▸ **Work instruction**: Each line below needs to be returned exactly. Skip any picture.

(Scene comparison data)
============

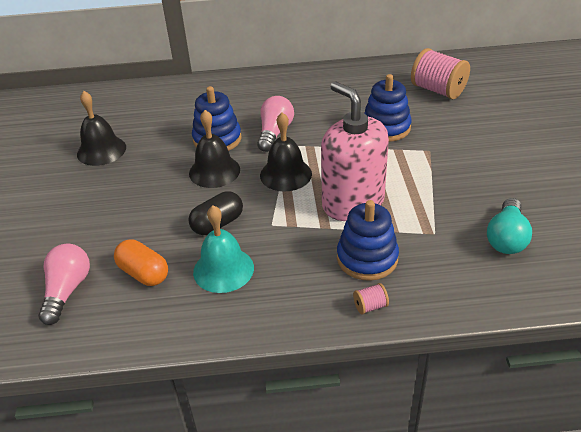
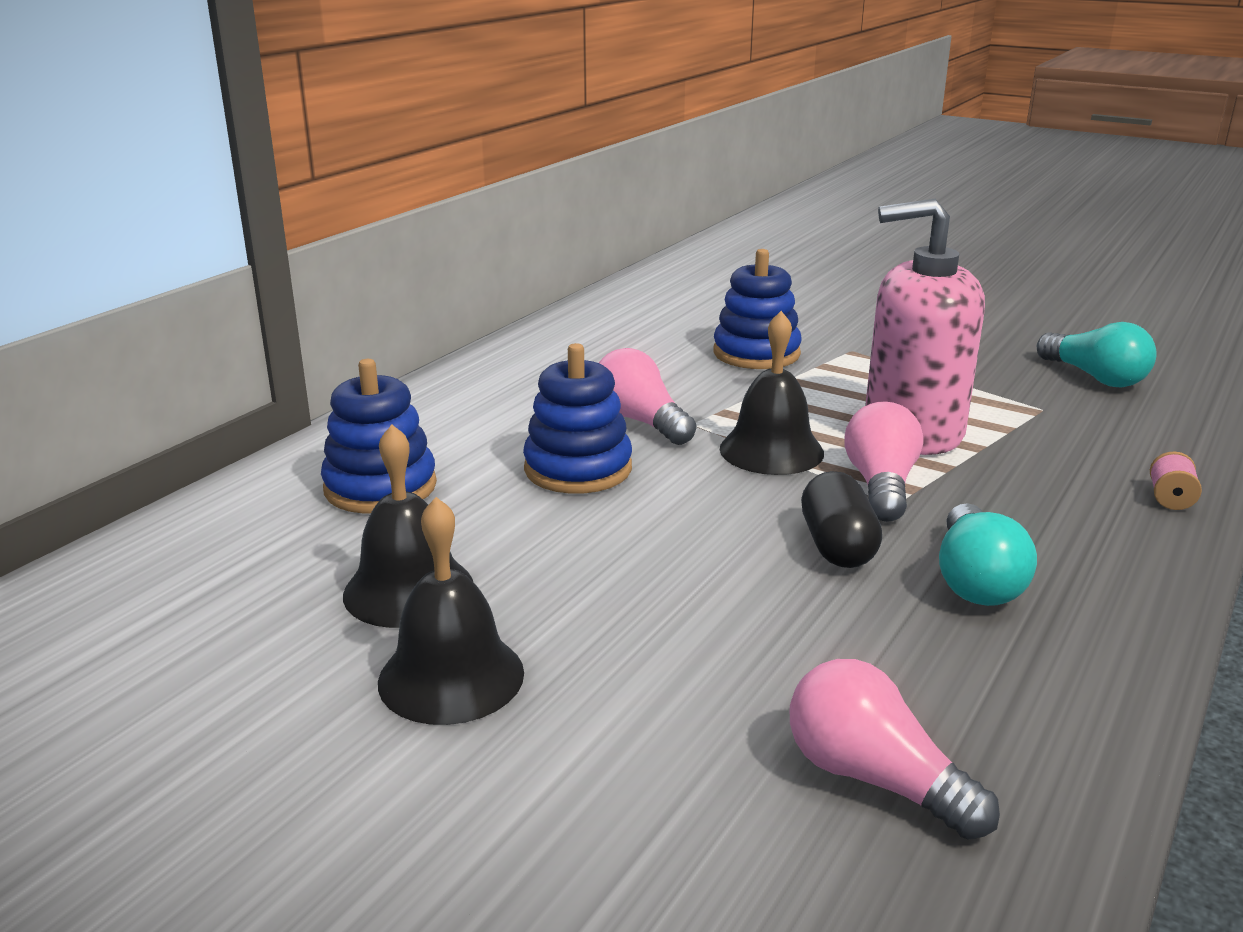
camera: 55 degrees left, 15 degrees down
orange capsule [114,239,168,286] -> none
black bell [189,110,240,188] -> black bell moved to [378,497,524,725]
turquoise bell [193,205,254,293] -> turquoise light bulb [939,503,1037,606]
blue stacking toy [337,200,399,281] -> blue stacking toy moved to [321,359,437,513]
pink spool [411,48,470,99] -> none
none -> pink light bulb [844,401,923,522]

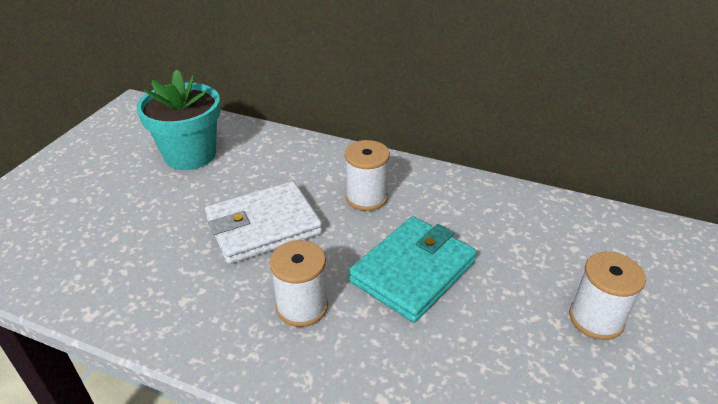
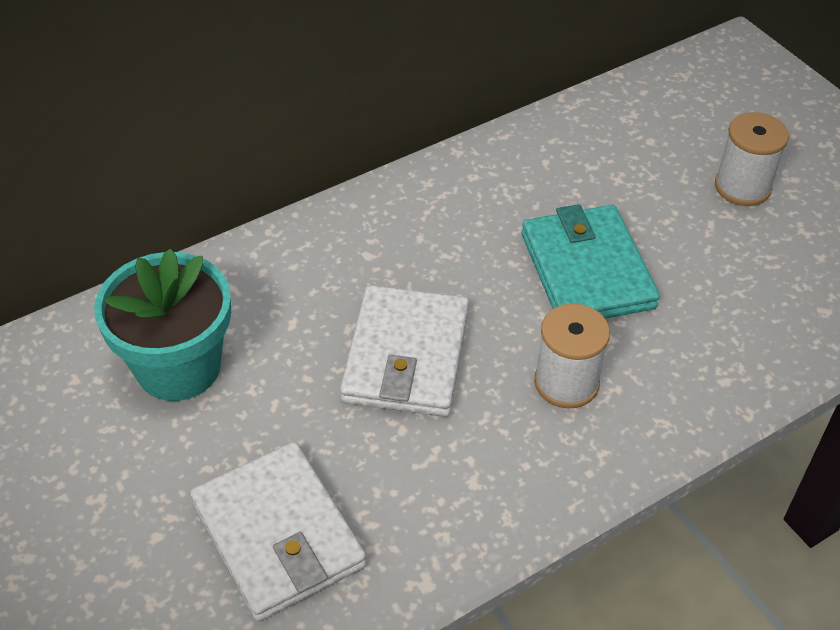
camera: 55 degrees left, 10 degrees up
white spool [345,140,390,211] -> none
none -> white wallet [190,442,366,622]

============

▸ **Solution below**:
camera: 55 degrees left, 15 degrees down
orange capsule [114,239,168,286] -> none
black bell [189,110,240,188] -> black bell moved to [378,497,524,725]
turquoise bell [193,205,254,293] -> turquoise light bulb [939,503,1037,606]
blue stacking toy [337,200,399,281] -> blue stacking toy moved to [321,359,437,513]
pink spool [411,48,470,99] -> none
none -> pink light bulb [844,401,923,522]

camera: 55 degrees left, 10 degrees up
white spool [345,140,390,211] -> none
none -> white wallet [190,442,366,622]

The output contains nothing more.